Exercise description:
Can you quote, word for word, every line from the first line of the records below through the line containing "(306, 416) = (148, 314): white duck -> none", and nothing else?

Dataset extract:

▼▼▼

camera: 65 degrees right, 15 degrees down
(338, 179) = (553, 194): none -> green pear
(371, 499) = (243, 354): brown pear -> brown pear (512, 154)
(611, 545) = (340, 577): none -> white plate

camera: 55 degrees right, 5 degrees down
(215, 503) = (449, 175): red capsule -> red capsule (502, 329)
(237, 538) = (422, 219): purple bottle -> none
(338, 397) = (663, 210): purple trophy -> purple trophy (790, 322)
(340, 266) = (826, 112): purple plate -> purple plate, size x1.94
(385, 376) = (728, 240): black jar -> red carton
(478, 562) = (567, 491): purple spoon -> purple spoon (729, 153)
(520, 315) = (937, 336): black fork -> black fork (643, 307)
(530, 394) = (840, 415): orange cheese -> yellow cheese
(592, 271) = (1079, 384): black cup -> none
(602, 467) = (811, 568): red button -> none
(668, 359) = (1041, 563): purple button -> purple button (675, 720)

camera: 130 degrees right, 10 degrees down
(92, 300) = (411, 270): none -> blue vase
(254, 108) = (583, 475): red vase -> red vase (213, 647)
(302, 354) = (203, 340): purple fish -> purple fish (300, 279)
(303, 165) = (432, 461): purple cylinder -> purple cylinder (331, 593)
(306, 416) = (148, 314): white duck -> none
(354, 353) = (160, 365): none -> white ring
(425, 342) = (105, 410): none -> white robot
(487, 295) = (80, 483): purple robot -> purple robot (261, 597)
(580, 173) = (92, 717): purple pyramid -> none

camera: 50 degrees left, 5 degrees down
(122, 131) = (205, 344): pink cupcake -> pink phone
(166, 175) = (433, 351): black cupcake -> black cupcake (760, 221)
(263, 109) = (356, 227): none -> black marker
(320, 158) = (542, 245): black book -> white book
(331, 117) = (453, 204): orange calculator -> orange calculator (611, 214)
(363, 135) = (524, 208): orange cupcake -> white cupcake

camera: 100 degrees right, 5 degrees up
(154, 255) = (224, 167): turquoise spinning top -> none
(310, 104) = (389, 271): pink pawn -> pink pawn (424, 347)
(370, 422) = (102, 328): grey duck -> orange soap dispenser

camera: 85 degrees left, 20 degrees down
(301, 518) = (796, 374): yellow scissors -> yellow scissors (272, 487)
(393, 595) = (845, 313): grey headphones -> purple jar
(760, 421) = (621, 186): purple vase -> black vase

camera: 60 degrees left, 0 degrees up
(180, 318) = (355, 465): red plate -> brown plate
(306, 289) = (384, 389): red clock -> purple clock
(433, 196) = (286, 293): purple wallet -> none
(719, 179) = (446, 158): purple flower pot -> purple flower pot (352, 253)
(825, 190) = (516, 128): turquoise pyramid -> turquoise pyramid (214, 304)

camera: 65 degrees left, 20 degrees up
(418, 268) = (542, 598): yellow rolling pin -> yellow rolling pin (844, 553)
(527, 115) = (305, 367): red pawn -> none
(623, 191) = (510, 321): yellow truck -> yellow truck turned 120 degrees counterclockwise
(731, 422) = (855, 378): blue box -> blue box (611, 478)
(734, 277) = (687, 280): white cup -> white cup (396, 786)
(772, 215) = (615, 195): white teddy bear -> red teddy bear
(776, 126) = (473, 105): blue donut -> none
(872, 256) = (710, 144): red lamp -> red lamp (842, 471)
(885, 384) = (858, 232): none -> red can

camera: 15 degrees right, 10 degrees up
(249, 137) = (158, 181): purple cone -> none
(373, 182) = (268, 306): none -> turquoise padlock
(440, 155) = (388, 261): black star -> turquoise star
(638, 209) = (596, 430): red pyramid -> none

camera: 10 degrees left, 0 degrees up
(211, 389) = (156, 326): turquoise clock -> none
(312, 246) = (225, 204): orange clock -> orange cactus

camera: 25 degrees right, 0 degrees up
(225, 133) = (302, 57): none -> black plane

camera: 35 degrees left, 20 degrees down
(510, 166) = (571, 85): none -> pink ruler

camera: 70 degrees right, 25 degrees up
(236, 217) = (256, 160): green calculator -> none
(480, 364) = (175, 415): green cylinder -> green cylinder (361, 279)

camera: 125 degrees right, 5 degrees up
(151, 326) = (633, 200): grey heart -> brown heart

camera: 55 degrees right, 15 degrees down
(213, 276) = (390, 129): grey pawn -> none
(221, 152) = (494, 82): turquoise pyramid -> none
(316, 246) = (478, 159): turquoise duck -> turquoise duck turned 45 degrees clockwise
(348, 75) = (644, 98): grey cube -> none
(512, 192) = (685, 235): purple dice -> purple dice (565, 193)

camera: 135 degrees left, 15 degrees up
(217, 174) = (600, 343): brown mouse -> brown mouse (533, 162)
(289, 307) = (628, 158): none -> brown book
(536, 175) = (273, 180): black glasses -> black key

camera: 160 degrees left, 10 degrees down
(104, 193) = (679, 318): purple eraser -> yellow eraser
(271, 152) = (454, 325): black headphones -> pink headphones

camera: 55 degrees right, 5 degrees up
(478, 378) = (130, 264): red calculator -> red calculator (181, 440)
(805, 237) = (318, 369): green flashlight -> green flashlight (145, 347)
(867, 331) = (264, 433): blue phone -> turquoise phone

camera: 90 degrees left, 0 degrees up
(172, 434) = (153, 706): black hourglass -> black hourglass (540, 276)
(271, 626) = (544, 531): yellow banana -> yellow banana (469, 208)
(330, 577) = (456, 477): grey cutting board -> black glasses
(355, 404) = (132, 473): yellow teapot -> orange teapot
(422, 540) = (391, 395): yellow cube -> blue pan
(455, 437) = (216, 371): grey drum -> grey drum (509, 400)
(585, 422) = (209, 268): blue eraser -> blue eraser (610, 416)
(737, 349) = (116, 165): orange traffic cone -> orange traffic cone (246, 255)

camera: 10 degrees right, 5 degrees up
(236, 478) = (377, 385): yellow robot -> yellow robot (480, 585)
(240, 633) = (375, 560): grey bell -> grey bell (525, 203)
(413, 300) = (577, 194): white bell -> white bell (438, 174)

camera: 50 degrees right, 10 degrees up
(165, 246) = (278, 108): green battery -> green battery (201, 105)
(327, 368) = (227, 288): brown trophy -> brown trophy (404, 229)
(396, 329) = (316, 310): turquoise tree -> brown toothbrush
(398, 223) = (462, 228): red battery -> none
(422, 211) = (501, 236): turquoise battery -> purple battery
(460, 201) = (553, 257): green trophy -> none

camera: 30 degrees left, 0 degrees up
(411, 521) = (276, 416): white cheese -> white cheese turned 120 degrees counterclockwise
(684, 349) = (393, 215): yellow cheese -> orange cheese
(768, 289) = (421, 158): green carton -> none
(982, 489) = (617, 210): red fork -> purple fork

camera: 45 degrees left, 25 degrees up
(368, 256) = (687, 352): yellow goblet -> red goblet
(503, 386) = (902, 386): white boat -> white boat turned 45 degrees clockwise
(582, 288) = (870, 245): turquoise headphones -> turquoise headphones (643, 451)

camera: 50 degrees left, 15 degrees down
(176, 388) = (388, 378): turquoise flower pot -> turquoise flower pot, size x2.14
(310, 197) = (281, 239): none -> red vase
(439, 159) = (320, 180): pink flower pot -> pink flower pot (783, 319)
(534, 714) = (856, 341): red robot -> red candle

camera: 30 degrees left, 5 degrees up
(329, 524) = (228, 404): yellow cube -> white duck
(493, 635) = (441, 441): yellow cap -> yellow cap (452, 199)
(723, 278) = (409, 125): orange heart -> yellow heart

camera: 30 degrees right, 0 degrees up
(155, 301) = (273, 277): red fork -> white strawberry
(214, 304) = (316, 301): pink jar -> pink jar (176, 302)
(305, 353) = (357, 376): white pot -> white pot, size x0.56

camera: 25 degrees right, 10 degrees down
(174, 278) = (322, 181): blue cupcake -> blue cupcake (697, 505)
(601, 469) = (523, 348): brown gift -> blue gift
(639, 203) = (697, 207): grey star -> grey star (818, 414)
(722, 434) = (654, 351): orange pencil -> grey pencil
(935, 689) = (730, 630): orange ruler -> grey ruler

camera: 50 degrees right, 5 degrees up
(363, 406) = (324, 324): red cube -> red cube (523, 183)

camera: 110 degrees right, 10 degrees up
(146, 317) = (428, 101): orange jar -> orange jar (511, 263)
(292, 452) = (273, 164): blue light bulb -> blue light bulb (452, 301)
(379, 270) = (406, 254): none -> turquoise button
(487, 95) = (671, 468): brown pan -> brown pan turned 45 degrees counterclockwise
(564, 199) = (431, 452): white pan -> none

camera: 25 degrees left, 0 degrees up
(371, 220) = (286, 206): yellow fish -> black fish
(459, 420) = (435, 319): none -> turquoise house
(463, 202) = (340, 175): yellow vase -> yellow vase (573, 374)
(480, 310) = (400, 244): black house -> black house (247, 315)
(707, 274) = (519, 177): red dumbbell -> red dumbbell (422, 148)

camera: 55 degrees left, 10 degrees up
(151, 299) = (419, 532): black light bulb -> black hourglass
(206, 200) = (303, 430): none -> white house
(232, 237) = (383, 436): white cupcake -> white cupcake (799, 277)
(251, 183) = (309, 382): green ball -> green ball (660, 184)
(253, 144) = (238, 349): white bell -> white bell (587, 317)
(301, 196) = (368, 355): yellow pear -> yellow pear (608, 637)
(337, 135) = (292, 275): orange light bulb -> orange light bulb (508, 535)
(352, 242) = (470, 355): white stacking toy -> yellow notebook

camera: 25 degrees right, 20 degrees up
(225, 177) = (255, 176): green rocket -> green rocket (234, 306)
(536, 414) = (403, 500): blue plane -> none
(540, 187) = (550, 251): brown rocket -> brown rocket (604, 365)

▲▲▲

Finished task:
camera: 65 degrees right, 15 degrees down
(338, 179) = (553, 194): none -> green pear
(371, 499) = (243, 354): brown pear -> brown pear (512, 154)
(611, 545) = (340, 577): none -> white plate

camera: 55 degrees right, 5 degrees down
(215, 503) = (449, 175): red capsule -> red capsule (502, 329)
(237, 538) = (422, 219): purple bottle -> none
(338, 397) = (663, 210): purple trophy -> purple trophy (790, 322)
(340, 266) = (826, 112): purple plate -> purple plate, size x1.94
(385, 376) = (728, 240): black jar -> red carton
(478, 562) = (567, 491): purple spoon -> purple spoon (729, 153)
(520, 315) = (937, 336): black fork -> black fork (643, 307)
(530, 394) = (840, 415): orange cheese -> yellow cheese
(592, 271) = (1079, 384): black cup -> none
(602, 467) = (811, 568): red button -> none
(668, 359) = (1041, 563): purple button -> purple button (675, 720)

camera: 130 degrees right, 10 degrees down
(92, 300) = (411, 270): none -> blue vase
(254, 108) = (583, 475): red vase -> red vase (213, 647)
(302, 354) = (203, 340): purple fish -> purple fish (300, 279)
(303, 165) = (432, 461): purple cylinder -> purple cylinder (331, 593)
(306, 416) = (148, 314): white duck -> none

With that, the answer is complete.